• **Instructions to follow**:
In the records below, find each line holding the word "green" and copy it.

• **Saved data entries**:
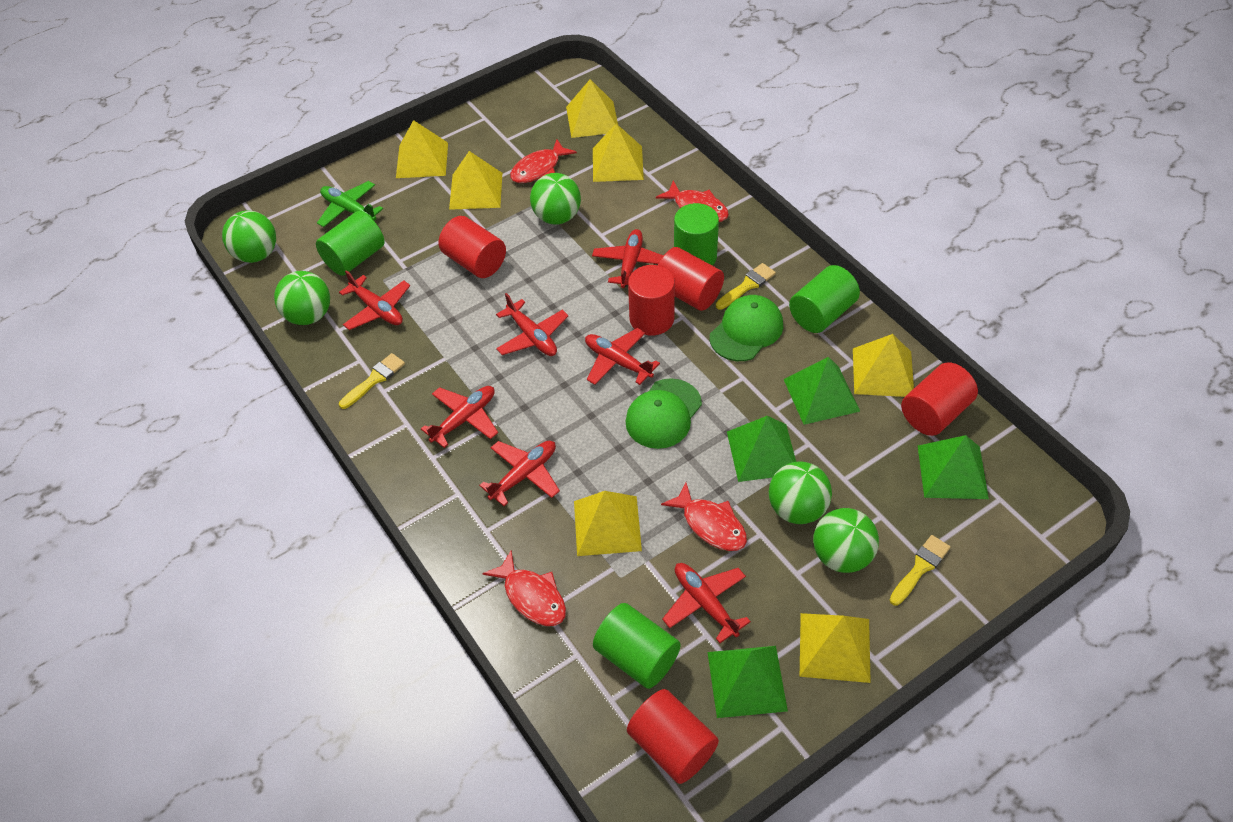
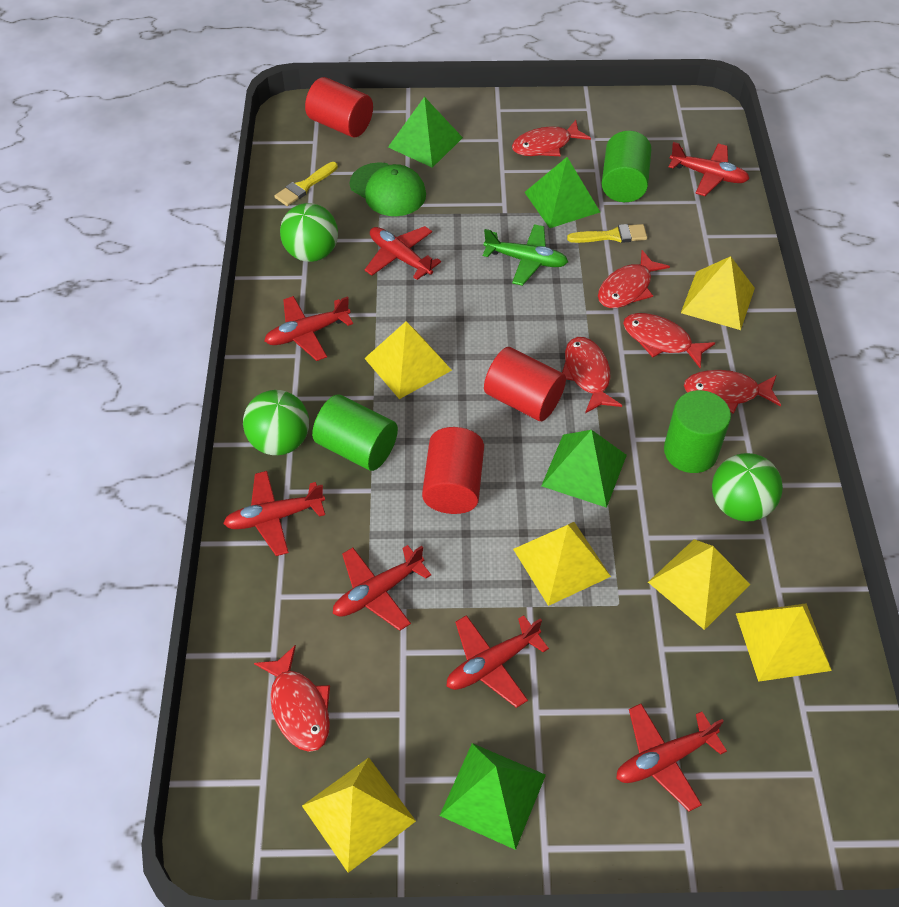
green ball: 5 -> 3
green cap: 2 -> 1
green cylinder: 4 -> 3
red cylinder: 5 -> 3
red fish: 4 -> 6
yellow brush: 3 -> 2
yellow pyramid: 7 -> 6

• **Answer below**:
green ball: 5 -> 3
green cap: 2 -> 1
green cylinder: 4 -> 3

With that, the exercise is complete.